Say nothing but the number of lines below in which the string "recolor" appears.

■ ■ ■

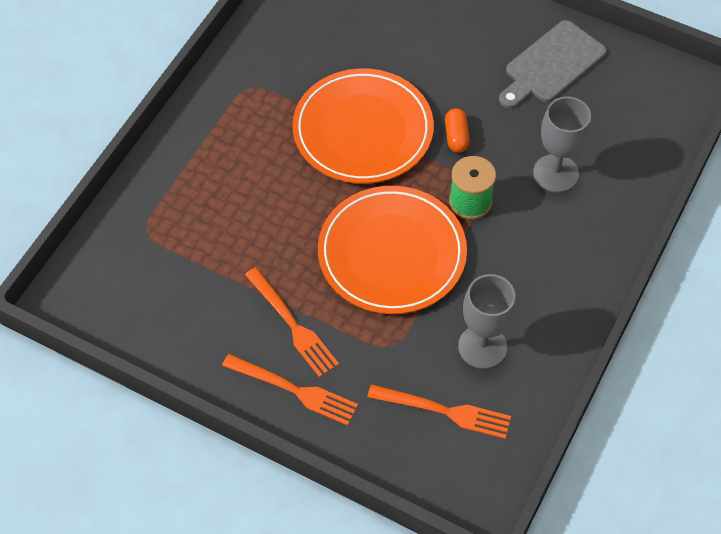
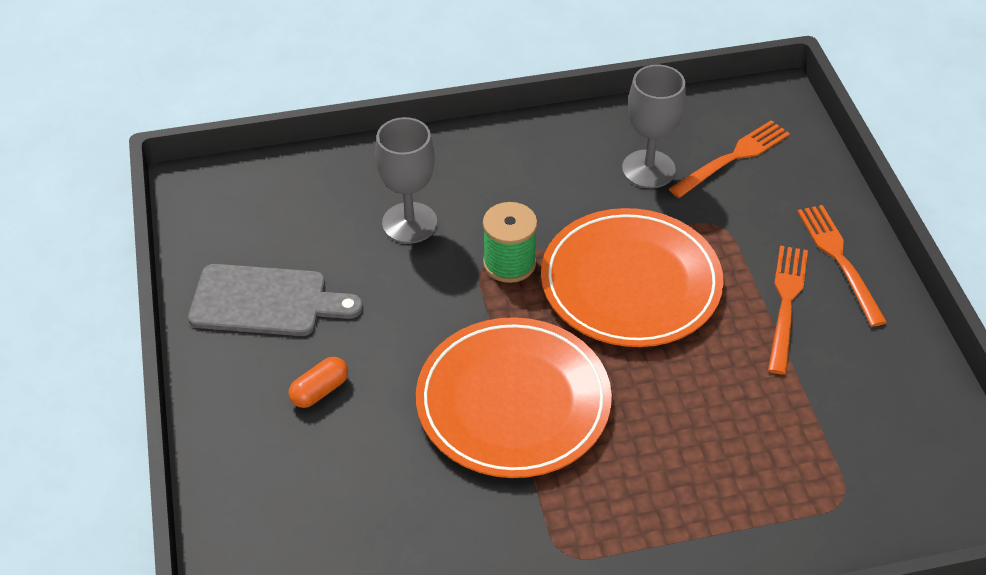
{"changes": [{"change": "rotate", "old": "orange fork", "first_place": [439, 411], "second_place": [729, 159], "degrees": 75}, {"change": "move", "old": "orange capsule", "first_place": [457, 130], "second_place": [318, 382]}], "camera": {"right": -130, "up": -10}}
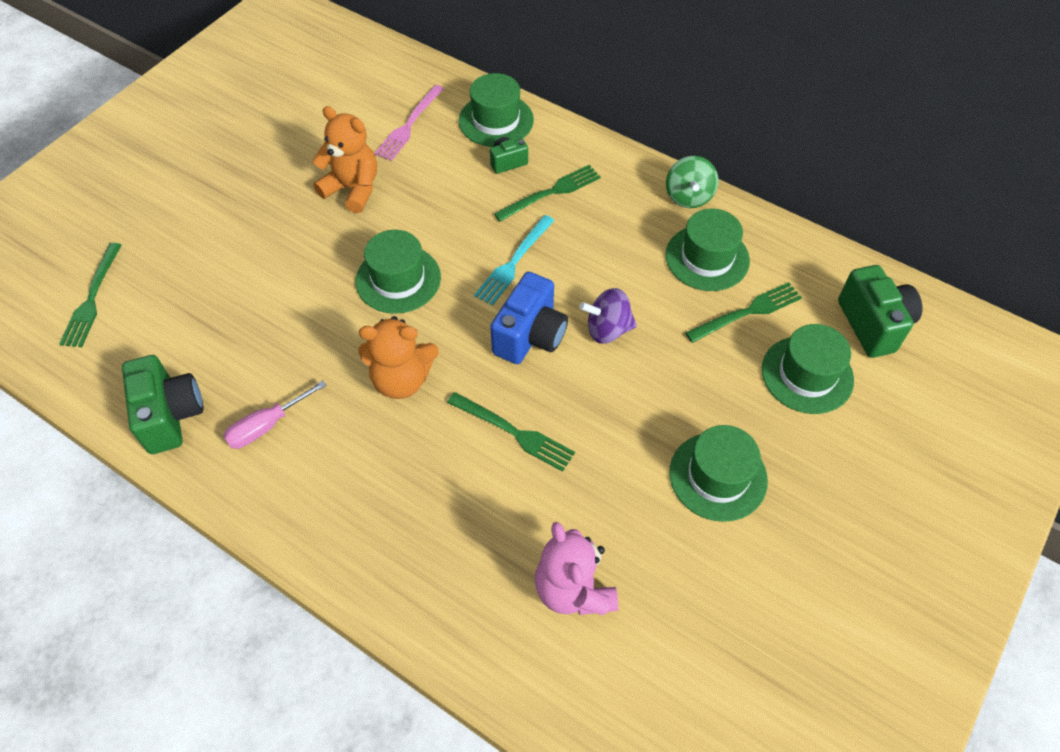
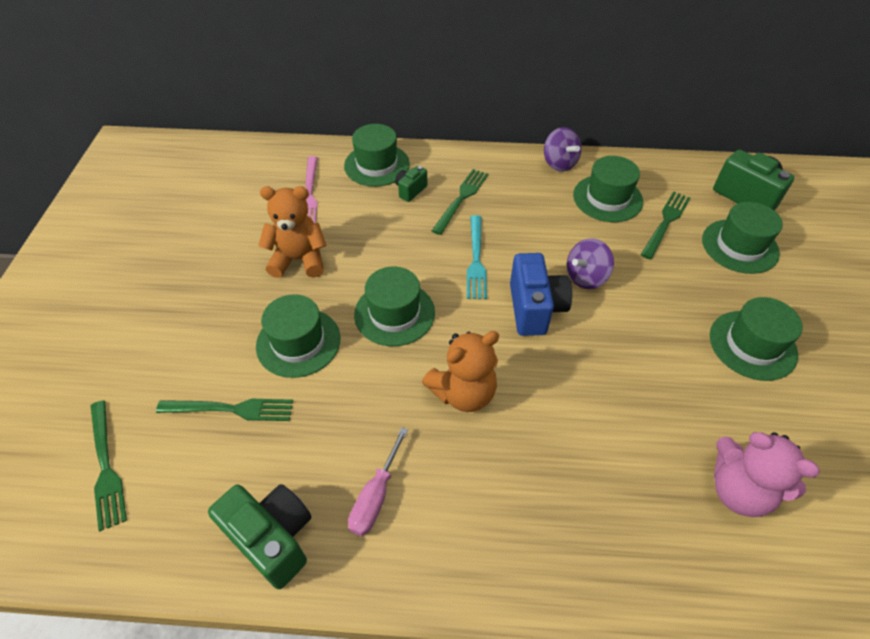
{"changes": [{"change": "move", "old": "green fork", "first_place": [511, 432], "second_place": [224, 410]}, {"change": "recolor", "old": "green spinning top", "new": "purple spinning top", "first_place": [692, 182], "second_place": [563, 149]}, {"change": "insert", "new": "green hat", "second_place": [298, 336]}], "camera": {"right": -30, "up": -5}}
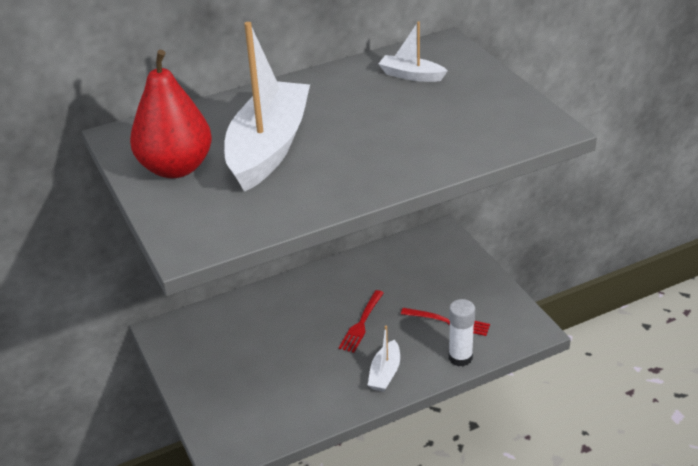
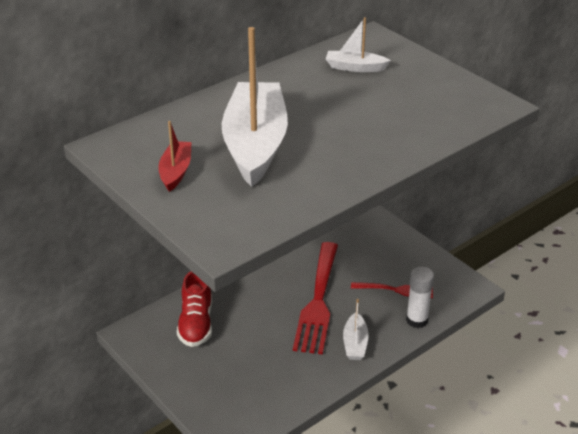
{"changes": [{"change": "replace", "old": "red pear", "new": "red boat", "first_place": [171, 114], "second_place": [175, 156]}, {"change": "resize", "old": "red fork", "first_place": [361, 321], "second_place": [315, 298], "factor": 1.9}, {"change": "insert", "new": "red shoe", "second_place": [194, 309]}], "camera": {"right": -15, "up": 0}}
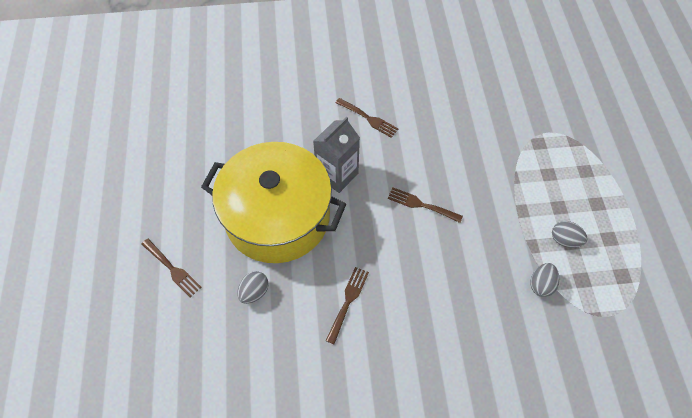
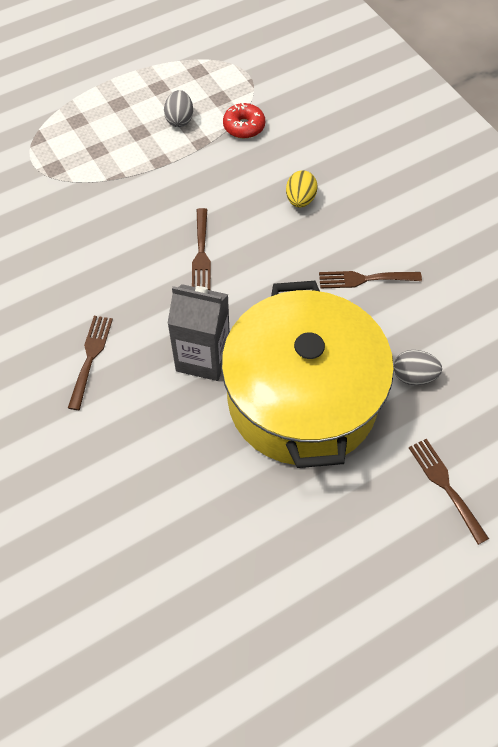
{"changes": [{"change": "rotate", "old": "brown fork", "first_place": [171, 268], "second_place": [449, 491], "degrees": -45}, {"change": "replace", "old": "grey egg", "new": "red donut", "first_place": [544, 280], "second_place": [244, 120]}, {"change": "insert", "new": "yellow egg", "second_place": [302, 188]}], "camera": {"right": -115, "up": 0}}
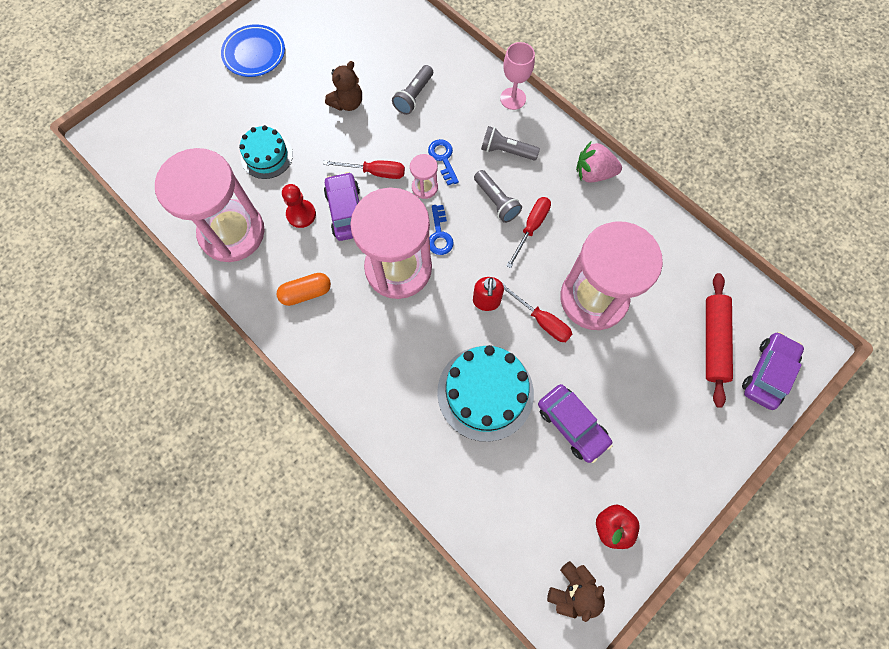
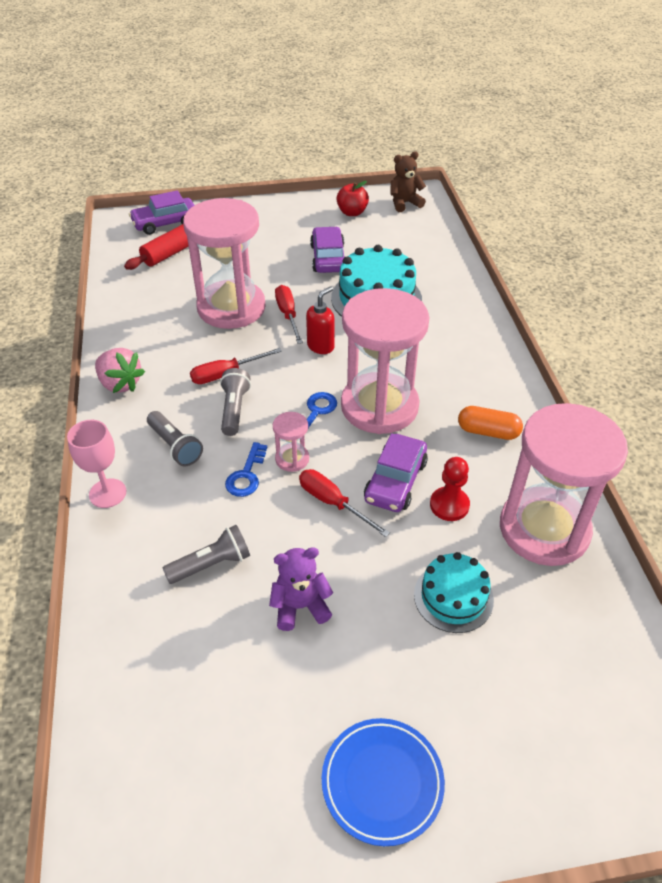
{"changes": [{"change": "recolor", "old": "brown teddy bear", "new": "purple teddy bear", "first_place": [343, 86], "second_place": [301, 589]}], "camera": {"right": -145, "up": -25}}
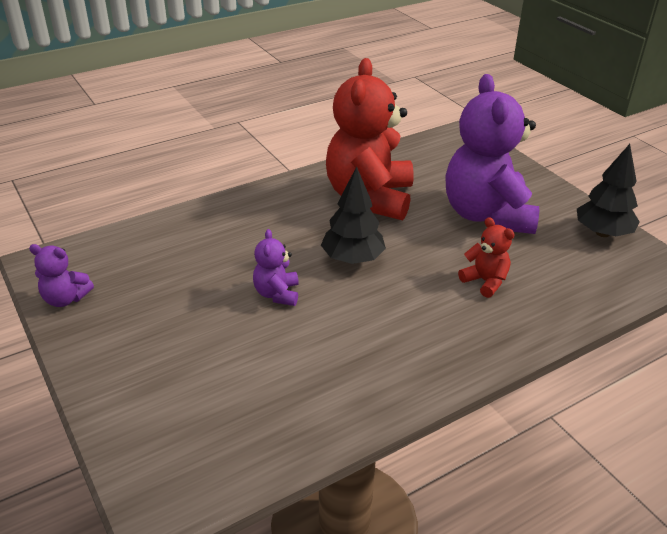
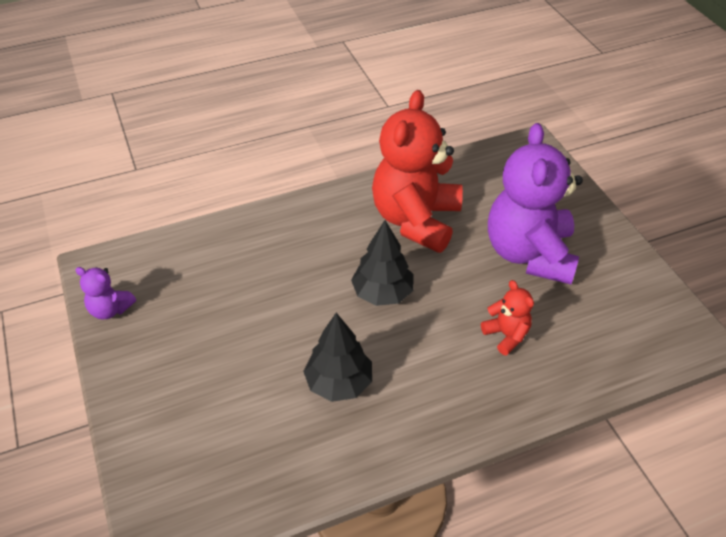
{"changes": [{"change": "delete", "old": "purple teddy bear", "first_place": [276, 267]}, {"change": "move", "old": "black tree", "first_place": [608, 190], "second_place": [337, 357]}], "camera": {"right": 10, "up": 10}}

■ ■ ■

_Answer to this problem_
2